[[ Source material open ]]

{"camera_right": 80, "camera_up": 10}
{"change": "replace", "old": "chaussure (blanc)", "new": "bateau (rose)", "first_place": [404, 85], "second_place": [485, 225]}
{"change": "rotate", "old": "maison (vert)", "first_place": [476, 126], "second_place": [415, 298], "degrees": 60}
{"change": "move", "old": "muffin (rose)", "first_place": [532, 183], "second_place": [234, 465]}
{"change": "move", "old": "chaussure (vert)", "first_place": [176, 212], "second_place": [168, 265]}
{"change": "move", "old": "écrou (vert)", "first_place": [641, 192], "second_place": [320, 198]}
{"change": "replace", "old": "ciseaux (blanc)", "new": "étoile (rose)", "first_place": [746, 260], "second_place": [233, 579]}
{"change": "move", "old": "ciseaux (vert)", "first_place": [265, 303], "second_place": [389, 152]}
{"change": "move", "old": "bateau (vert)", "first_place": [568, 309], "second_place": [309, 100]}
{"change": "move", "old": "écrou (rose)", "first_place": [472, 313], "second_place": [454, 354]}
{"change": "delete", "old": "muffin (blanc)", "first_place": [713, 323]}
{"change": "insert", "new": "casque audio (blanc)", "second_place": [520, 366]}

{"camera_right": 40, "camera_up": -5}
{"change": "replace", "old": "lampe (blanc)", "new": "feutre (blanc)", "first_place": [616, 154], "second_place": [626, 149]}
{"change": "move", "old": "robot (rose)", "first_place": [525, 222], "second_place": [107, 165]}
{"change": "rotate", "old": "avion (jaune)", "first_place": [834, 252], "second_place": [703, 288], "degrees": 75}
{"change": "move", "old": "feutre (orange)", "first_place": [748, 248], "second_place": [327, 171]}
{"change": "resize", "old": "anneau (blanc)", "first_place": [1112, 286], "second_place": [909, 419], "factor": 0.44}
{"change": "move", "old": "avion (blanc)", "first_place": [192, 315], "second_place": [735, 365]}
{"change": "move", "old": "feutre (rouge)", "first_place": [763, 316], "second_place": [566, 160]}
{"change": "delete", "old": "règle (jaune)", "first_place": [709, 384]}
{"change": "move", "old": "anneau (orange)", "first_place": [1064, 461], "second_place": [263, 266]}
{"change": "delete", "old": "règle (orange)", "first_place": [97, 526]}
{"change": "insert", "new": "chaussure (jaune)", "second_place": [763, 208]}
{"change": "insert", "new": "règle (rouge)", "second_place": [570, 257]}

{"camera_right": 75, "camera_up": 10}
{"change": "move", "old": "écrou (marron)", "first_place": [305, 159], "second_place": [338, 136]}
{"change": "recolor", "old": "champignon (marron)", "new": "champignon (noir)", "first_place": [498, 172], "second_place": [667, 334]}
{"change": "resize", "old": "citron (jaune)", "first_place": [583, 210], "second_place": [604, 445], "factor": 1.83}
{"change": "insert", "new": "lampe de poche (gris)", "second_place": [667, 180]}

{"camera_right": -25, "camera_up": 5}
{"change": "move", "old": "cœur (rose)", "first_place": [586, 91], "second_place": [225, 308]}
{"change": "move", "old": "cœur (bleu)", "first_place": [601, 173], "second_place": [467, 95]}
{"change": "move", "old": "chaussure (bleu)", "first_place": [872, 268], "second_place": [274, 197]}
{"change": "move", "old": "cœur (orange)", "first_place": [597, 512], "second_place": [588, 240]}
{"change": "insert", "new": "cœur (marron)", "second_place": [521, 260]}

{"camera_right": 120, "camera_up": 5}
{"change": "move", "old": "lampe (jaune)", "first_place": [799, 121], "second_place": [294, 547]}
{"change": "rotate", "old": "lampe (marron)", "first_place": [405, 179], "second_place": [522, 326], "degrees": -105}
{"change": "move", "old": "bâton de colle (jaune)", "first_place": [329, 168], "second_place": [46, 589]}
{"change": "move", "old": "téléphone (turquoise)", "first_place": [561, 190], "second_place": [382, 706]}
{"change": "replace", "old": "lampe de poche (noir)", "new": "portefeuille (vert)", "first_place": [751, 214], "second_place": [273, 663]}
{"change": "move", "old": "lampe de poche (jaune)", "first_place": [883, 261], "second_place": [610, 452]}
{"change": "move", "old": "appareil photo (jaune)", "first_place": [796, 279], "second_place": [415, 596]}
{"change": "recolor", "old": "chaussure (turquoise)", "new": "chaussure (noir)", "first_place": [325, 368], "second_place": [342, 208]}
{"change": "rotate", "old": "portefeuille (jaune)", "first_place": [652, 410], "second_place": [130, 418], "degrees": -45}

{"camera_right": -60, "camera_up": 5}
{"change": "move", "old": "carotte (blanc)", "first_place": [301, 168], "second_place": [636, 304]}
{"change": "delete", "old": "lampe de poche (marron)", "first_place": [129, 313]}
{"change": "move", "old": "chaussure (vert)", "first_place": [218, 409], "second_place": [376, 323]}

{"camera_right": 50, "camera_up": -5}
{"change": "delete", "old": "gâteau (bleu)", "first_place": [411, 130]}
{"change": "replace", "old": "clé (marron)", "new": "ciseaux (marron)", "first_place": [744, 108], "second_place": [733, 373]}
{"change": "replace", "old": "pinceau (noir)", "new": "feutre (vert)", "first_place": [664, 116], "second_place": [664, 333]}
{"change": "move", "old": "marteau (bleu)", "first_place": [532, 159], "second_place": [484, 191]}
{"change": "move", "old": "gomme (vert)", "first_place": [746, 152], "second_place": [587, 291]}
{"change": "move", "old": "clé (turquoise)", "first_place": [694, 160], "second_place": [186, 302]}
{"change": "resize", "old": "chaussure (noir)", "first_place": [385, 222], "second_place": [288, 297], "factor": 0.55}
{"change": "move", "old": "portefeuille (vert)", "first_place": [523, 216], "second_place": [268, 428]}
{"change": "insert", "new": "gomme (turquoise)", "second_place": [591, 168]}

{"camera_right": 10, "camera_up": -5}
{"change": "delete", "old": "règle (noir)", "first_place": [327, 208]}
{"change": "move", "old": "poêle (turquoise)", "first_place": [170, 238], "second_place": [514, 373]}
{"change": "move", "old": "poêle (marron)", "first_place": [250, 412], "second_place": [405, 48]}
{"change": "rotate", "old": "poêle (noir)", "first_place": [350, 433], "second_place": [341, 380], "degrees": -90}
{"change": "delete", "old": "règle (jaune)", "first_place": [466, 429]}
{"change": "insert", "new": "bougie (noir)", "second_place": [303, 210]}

[[ Source material closed ]]

▸ **The problem**: Every record should be output precisely as it was given.

▸ **Response to this task**:
{"camera_right": 80, "camera_up": 10}
{"change": "replace", "old": "chaussure (blanc)", "new": "bateau (rose)", "first_place": [404, 85], "second_place": [485, 225]}
{"change": "rotate", "old": "maison (vert)", "first_place": [476, 126], "second_place": [415, 298], "degrees": 60}
{"change": "move", "old": "muffin (rose)", "first_place": [532, 183], "second_place": [234, 465]}
{"change": "move", "old": "chaussure (vert)", "first_place": [176, 212], "second_place": [168, 265]}
{"change": "move", "old": "écrou (vert)", "first_place": [641, 192], "second_place": [320, 198]}
{"change": "replace", "old": "ciseaux (blanc)", "new": "étoile (rose)", "first_place": [746, 260], "second_place": [233, 579]}
{"change": "move", "old": "ciseaux (vert)", "first_place": [265, 303], "second_place": [389, 152]}
{"change": "move", "old": "bateau (vert)", "first_place": [568, 309], "second_place": [309, 100]}
{"change": "move", "old": "écrou (rose)", "first_place": [472, 313], "second_place": [454, 354]}
{"change": "delete", "old": "muffin (blanc)", "first_place": [713, 323]}
{"change": "insert", "new": "casque audio (blanc)", "second_place": [520, 366]}

{"camera_right": 40, "camera_up": -5}
{"change": "replace", "old": "lampe (blanc)", "new": "feutre (blanc)", "first_place": [616, 154], "second_place": [626, 149]}
{"change": "move", "old": "robot (rose)", "first_place": [525, 222], "second_place": [107, 165]}
{"change": "rotate", "old": "avion (jaune)", "first_place": [834, 252], "second_place": [703, 288], "degrees": 75}
{"change": "move", "old": "feutre (orange)", "first_place": [748, 248], "second_place": [327, 171]}
{"change": "resize", "old": "anneau (blanc)", "first_place": [1112, 286], "second_place": [909, 419], "factor": 0.44}
{"change": "move", "old": "avion (blanc)", "first_place": [192, 315], "second_place": [735, 365]}
{"change": "move", "old": "feutre (rouge)", "first_place": [763, 316], "second_place": [566, 160]}
{"change": "delete", "old": "règle (jaune)", "first_place": [709, 384]}
{"change": "move", "old": "anneau (orange)", "first_place": [1064, 461], "second_place": [263, 266]}
{"change": "delete", "old": "règle (orange)", "first_place": [97, 526]}
{"change": "insert", "new": "chaussure (jaune)", "second_place": [763, 208]}
{"change": "insert", "new": "règle (rouge)", "second_place": [570, 257]}

{"camera_right": 75, "camera_up": 10}
{"change": "move", "old": "écrou (marron)", "first_place": [305, 159], "second_place": [338, 136]}
{"change": "recolor", "old": "champignon (marron)", "new": "champignon (noir)", "first_place": [498, 172], "second_place": [667, 334]}
{"change": "resize", "old": "citron (jaune)", "first_place": [583, 210], "second_place": [604, 445], "factor": 1.83}
{"change": "insert", "new": "lampe de poche (gris)", "second_place": [667, 180]}

{"camera_right": -25, "camera_up": 5}
{"change": "move", "old": "cœur (rose)", "first_place": [586, 91], "second_place": [225, 308]}
{"change": "move", "old": "cœur (bleu)", "first_place": [601, 173], "second_place": [467, 95]}
{"change": "move", "old": "chaussure (bleu)", "first_place": [872, 268], "second_place": [274, 197]}
{"change": "move", "old": "cœur (orange)", "first_place": [597, 512], "second_place": [588, 240]}
{"change": "insert", "new": "cœur (marron)", "second_place": [521, 260]}

{"camera_right": 120, "camera_up": 5}
{"change": "move", "old": "lampe (jaune)", "first_place": [799, 121], "second_place": [294, 547]}
{"change": "rotate", "old": "lampe (marron)", "first_place": [405, 179], "second_place": [522, 326], "degrees": -105}
{"change": "move", "old": "bâton de colle (jaune)", "first_place": [329, 168], "second_place": [46, 589]}
{"change": "move", "old": "téléphone (turquoise)", "first_place": [561, 190], "second_place": [382, 706]}
{"change": "replace", "old": "lampe de poche (noir)", "new": "portefeuille (vert)", "first_place": [751, 214], "second_place": [273, 663]}
{"change": "move", "old": "lampe de poche (jaune)", "first_place": [883, 261], "second_place": [610, 452]}
{"change": "move", "old": "appareil photo (jaune)", "first_place": [796, 279], "second_place": [415, 596]}
{"change": "recolor", "old": "chaussure (turquoise)", "new": "chaussure (noir)", "first_place": [325, 368], "second_place": [342, 208]}
{"change": "rotate", "old": "portefeuille (jaune)", "first_place": [652, 410], "second_place": [130, 418], "degrees": -45}

{"camera_right": -60, "camera_up": 5}
{"change": "move", "old": "carotte (blanc)", "first_place": [301, 168], "second_place": [636, 304]}
{"change": "delete", "old": "lampe de poche (marron)", "first_place": [129, 313]}
{"change": "move", "old": "chaussure (vert)", "first_place": [218, 409], "second_place": [376, 323]}

{"camera_right": 50, "camera_up": -5}
{"change": "delete", "old": "gâteau (bleu)", "first_place": [411, 130]}
{"change": "replace", "old": "clé (marron)", "new": "ciseaux (marron)", "first_place": [744, 108], "second_place": [733, 373]}
{"change": "replace", "old": "pinceau (noir)", "new": "feutre (vert)", "first_place": [664, 116], "second_place": [664, 333]}
{"change": "move", "old": "marteau (bleu)", "first_place": [532, 159], "second_place": [484, 191]}
{"change": "move", "old": "gomme (vert)", "first_place": [746, 152], "second_place": [587, 291]}
{"change": "move", "old": "clé (turquoise)", "first_place": [694, 160], "second_place": [186, 302]}
{"change": "resize", "old": "chaussure (noir)", "first_place": [385, 222], "second_place": [288, 297], "factor": 0.55}
{"change": "move", "old": "portefeuille (vert)", "first_place": [523, 216], "second_place": [268, 428]}
{"change": "insert", "new": "gomme (turquoise)", "second_place": [591, 168]}

{"camera_right": 10, "camera_up": -5}
{"change": "delete", "old": "règle (noir)", "first_place": [327, 208]}
{"change": "move", "old": "poêle (turquoise)", "first_place": [170, 238], "second_place": [514, 373]}
{"change": "move", "old": "poêle (marron)", "first_place": [250, 412], "second_place": [405, 48]}
{"change": "rotate", "old": "poêle (noir)", "first_place": [350, 433], "second_place": [341, 380], "degrees": -90}
{"change": "delete", "old": "règle (jaune)", "first_place": [466, 429]}
{"change": "insert", "new": "bougie (noir)", "second_place": [303, 210]}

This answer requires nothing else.